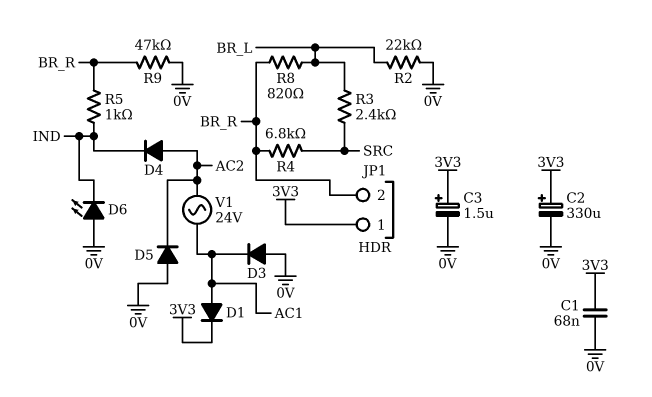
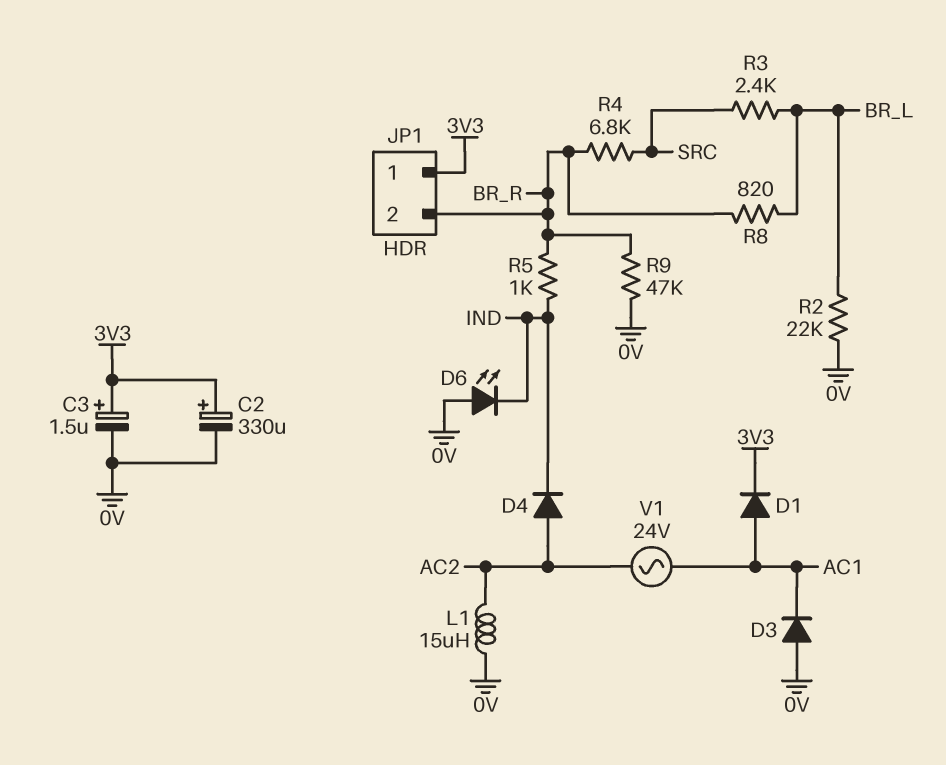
C1: 68nF (0V, 3V3) -> none
D5: diode (A 0V, K AC2) -> none
L1: none -> 15uH (0V, AC2)

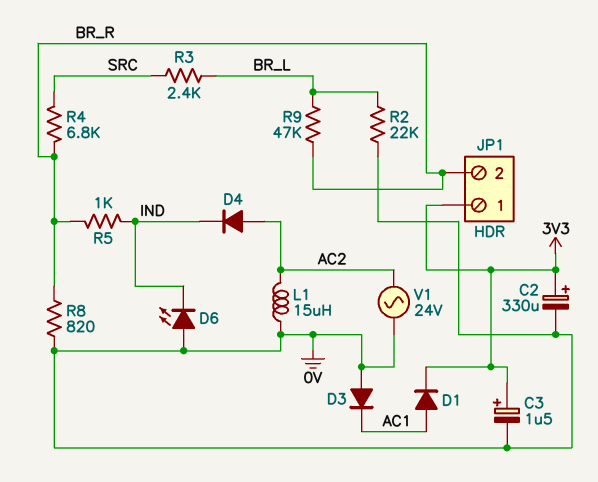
R8: 820 (BR_L, BR_R) -> 820 (0V, BR_R)
R9: 47k (0V, BR_R) -> 47k (BR_L, BR_R)
V1: AC 24V (AC1, AC2) -> AC 24V (0V, AC2)

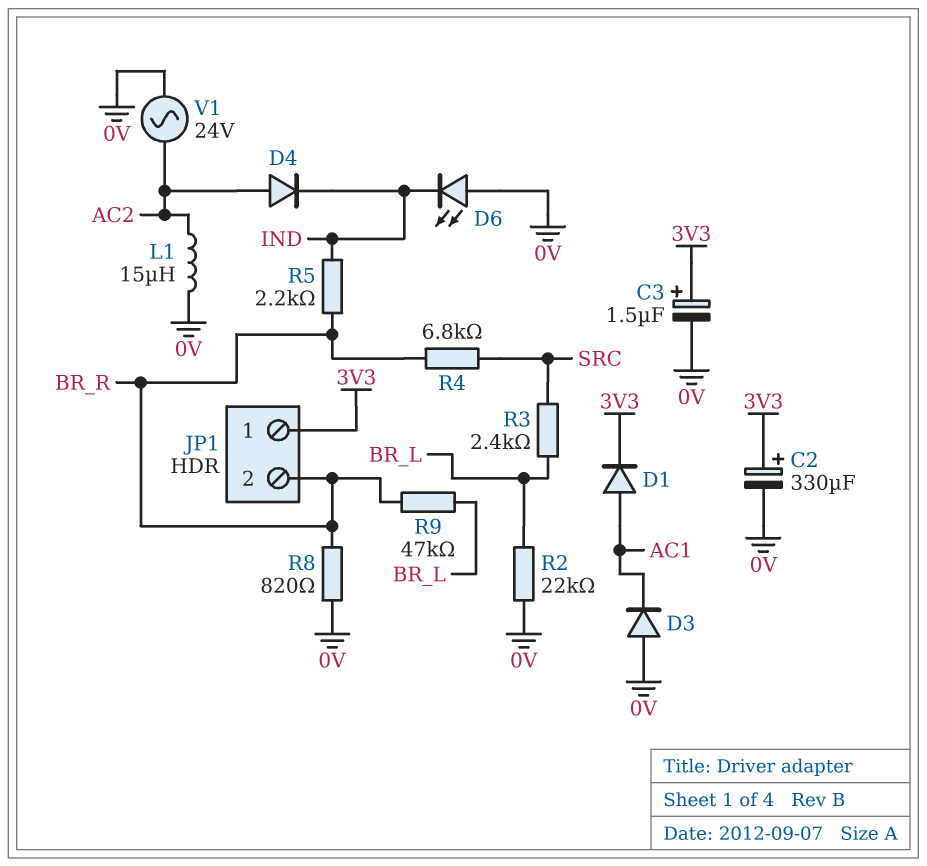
R5: 1k (BR_R, IND) -> 2.2k (BR_R, IND)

### What is expected
In your reply, please print exactly the lines from the one with "R9: 47k (0V, BR_R) -> 47k (BR_L, BR_R)" through the final line of the listing above, both included, and no pictures.

### Exercise result
R9: 47k (0V, BR_R) -> 47k (BR_L, BR_R)
V1: AC 24V (AC1, AC2) -> AC 24V (0V, AC2)

R5: 1k (BR_R, IND) -> 2.2k (BR_R, IND)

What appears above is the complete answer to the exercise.